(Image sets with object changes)
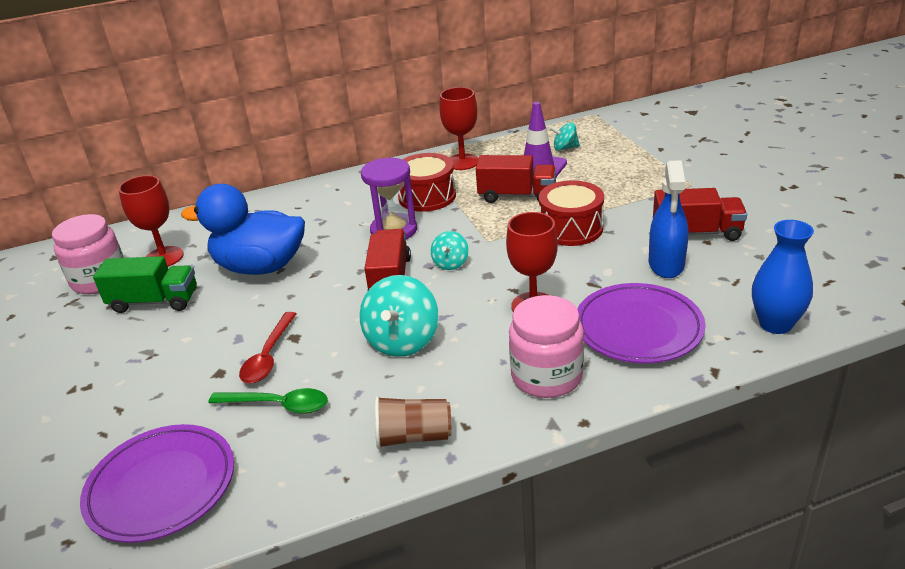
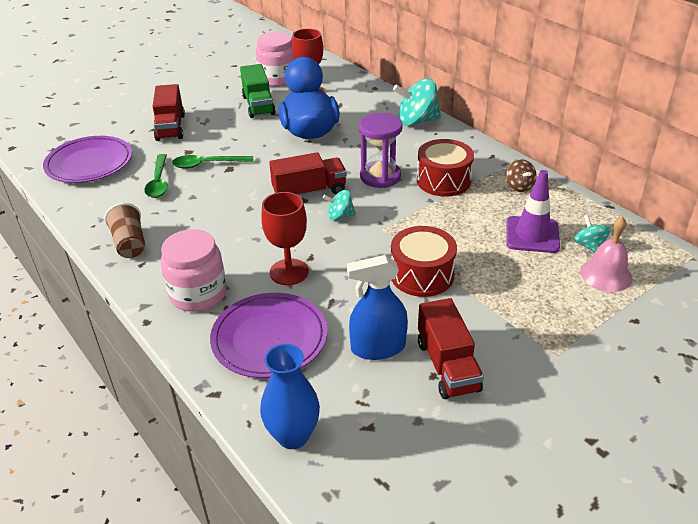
camera: 70 degrees right, 5 degrees up
(268, 356) = (207, 164): red spoon -> green spoon
(402, 341) = (232, 215): turquoise spinning top -> turquoise spinning top (417, 121)
(462, 162) = (519, 186): red goblet -> brown spinning top
(517, 196) = (469, 231): red truck -> red truck (170, 127)
(604, 148) = (606, 275): none -> pink bell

== Task instructions ==
With the pictures set aside, please write out all of the records above exactly.

== Output for this task ==
camera: 70 degrees right, 5 degrees up
(268, 356) = (207, 164): red spoon -> green spoon
(402, 341) = (232, 215): turquoise spinning top -> turquoise spinning top (417, 121)
(462, 162) = (519, 186): red goblet -> brown spinning top
(517, 196) = (469, 231): red truck -> red truck (170, 127)
(604, 148) = (606, 275): none -> pink bell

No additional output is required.